* _과제_: 기록의 첫 줄부터 "63: (486, 125)"가 들어 있는 줄까지, 양 끝 줄을 포함해 그대로 뽑아 적으세요.

* _처리할 기록_:
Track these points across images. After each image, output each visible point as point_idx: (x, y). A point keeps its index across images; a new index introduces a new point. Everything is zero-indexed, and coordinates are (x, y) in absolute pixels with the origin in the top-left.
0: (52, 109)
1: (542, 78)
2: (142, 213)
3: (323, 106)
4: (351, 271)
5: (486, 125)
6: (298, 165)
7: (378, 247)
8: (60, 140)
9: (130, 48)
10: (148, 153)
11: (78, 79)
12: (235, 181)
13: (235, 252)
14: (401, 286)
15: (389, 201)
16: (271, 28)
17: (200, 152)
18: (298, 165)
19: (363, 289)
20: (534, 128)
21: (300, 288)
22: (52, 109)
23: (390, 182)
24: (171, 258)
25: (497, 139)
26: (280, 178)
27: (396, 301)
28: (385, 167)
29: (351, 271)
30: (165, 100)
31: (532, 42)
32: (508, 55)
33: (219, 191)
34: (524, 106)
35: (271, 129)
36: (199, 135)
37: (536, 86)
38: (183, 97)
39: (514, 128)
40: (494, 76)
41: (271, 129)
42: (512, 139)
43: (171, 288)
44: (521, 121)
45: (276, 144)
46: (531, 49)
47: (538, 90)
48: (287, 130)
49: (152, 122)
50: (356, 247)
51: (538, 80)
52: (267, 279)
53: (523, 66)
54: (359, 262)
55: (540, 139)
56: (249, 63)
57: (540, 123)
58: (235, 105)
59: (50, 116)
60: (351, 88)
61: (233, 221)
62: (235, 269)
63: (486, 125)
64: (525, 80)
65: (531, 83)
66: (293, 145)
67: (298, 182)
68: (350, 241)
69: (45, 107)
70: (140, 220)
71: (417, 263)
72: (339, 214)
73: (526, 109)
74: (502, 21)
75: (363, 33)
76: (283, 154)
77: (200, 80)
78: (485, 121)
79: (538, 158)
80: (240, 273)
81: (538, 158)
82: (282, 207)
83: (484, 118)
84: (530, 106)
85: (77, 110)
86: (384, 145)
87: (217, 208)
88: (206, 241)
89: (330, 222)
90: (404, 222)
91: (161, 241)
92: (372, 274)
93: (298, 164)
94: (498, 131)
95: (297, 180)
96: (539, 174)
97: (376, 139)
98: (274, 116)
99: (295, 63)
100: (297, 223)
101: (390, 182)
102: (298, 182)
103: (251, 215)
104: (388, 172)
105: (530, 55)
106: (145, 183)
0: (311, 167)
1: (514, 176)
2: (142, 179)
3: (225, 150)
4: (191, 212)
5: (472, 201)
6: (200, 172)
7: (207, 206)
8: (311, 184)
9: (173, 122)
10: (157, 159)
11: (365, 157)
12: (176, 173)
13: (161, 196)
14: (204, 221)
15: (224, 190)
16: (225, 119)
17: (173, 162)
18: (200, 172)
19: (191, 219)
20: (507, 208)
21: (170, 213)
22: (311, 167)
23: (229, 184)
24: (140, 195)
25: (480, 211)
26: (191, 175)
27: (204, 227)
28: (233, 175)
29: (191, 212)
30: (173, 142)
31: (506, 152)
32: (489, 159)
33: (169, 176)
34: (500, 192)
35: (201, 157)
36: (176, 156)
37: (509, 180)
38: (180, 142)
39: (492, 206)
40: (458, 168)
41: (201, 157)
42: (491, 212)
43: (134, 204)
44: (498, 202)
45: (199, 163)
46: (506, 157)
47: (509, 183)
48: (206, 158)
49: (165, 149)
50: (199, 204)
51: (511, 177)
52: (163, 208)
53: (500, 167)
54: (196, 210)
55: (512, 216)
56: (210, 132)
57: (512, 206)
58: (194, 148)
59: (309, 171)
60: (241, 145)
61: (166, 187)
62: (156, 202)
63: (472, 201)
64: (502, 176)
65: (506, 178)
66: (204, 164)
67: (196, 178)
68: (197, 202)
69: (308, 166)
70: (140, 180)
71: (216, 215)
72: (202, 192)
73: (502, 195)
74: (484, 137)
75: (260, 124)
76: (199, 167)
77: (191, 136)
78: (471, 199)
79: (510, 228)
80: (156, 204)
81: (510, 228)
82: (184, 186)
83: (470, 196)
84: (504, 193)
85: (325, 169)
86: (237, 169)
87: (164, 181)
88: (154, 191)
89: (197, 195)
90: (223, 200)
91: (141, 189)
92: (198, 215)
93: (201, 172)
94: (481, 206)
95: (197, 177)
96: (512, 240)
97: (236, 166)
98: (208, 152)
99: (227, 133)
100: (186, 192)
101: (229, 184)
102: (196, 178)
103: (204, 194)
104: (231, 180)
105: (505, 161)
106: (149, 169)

* _풀이 답안_:
Track these points across images. After each image, output each visible point as point_idx: (x, y). A point keeps its index across images; a new index introduces a new point. Everything is zero-indexed, and coordinates are (x, y) in absolute pixels with the origin in the top-left.
0: (52, 109)
1: (542, 78)
2: (142, 213)
3: (323, 106)
4: (351, 271)
5: (486, 125)
6: (298, 165)
7: (378, 247)
8: (60, 140)
9: (130, 48)
10: (148, 153)
11: (78, 79)
12: (235, 181)
13: (235, 252)
14: (401, 286)
15: (389, 201)
16: (271, 28)
17: (200, 152)
18: (298, 165)
19: (363, 289)
20: (534, 128)
21: (300, 288)
22: (52, 109)
23: (390, 182)
24: (171, 258)
25: (497, 139)
26: (280, 178)
27: (396, 301)
28: (385, 167)
29: (351, 271)
30: (165, 100)
31: (532, 42)
32: (508, 55)
33: (219, 191)
34: (524, 106)
35: (271, 129)
36: (199, 135)
37: (536, 86)
38: (183, 97)
39: (514, 128)
40: (494, 76)
41: (271, 129)
42: (512, 139)
43: (171, 288)
44: (521, 121)
45: (276, 144)
46: (531, 49)
47: (538, 90)
48: (287, 130)
49: (152, 122)
50: (356, 247)
51: (538, 80)
52: (267, 279)
53: (523, 66)
54: (359, 262)
55: (540, 139)
56: (249, 63)
57: (540, 123)
58: (235, 105)
59: (50, 116)
60: (351, 88)
61: (233, 221)
62: (235, 269)
63: (486, 125)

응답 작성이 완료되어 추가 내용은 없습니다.